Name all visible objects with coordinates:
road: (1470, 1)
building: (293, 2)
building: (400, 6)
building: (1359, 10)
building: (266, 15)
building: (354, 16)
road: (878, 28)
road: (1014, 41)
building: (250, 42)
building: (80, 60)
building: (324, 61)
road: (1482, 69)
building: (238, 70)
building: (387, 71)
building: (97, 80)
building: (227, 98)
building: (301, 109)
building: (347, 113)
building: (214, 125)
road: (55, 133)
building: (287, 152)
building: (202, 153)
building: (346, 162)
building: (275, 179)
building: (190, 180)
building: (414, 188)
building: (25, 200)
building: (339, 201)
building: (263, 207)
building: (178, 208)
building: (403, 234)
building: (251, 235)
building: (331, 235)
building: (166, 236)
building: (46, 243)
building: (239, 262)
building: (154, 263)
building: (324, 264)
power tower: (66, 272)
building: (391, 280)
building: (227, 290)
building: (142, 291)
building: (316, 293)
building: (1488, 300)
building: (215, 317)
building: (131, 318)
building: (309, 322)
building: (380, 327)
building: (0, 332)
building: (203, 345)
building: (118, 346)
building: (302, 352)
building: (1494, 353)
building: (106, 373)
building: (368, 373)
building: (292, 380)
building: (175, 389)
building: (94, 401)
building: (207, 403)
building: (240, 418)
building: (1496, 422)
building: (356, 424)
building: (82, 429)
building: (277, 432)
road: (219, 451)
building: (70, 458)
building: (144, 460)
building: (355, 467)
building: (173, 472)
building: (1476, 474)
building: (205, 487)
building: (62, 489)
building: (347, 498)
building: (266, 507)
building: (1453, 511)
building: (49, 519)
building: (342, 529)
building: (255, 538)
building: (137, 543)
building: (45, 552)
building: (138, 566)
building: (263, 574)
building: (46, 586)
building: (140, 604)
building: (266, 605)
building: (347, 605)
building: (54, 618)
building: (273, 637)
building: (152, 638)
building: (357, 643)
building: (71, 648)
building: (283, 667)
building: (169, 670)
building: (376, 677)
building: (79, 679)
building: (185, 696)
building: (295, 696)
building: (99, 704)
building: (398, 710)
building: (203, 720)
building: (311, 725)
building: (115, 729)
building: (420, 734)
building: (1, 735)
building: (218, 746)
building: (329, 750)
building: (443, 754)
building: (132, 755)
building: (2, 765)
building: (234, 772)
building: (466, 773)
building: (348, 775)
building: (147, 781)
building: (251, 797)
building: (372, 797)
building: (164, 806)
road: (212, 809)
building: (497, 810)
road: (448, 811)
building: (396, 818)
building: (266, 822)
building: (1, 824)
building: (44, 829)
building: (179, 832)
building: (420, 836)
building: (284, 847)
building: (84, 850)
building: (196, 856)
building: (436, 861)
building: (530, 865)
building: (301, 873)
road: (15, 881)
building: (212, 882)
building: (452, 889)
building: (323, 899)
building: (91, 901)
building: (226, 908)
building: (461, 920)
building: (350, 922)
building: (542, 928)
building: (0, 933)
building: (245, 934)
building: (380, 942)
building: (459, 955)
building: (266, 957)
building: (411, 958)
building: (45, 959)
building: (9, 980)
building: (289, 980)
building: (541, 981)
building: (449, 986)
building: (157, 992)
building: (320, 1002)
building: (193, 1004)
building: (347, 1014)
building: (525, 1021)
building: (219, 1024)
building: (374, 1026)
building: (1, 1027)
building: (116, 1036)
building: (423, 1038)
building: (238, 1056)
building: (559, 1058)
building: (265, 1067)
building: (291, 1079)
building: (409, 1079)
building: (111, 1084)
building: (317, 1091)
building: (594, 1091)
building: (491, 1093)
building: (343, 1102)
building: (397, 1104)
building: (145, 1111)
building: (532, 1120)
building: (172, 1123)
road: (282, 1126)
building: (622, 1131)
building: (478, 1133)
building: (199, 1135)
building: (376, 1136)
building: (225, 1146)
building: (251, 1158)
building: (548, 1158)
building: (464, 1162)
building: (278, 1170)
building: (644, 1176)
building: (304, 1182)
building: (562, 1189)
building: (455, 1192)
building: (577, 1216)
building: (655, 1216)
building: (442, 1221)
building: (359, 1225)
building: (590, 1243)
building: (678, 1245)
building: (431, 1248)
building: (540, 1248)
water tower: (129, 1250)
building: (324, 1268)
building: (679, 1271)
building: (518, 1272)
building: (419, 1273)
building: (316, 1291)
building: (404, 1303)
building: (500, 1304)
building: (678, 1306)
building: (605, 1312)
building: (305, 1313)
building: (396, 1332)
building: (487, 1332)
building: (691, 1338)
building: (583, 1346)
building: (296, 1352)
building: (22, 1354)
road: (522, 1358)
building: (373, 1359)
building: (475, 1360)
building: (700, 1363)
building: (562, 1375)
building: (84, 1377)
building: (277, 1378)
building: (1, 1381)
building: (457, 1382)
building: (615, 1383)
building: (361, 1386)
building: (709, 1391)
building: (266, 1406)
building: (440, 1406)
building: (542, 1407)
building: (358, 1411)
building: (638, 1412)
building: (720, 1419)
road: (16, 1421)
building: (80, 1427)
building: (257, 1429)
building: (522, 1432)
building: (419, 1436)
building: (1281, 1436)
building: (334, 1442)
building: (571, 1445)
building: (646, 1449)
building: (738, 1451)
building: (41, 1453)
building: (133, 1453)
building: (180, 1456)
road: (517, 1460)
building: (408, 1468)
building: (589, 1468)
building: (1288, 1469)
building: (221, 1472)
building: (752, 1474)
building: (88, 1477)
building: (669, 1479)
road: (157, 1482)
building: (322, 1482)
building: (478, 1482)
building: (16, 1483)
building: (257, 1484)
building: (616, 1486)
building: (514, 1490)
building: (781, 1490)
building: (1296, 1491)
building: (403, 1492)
#####
Aim of the task:
From the entries above, list each line with "tower" in it.

Solution for this problem:
power tower: (66, 272)
water tower: (129, 1250)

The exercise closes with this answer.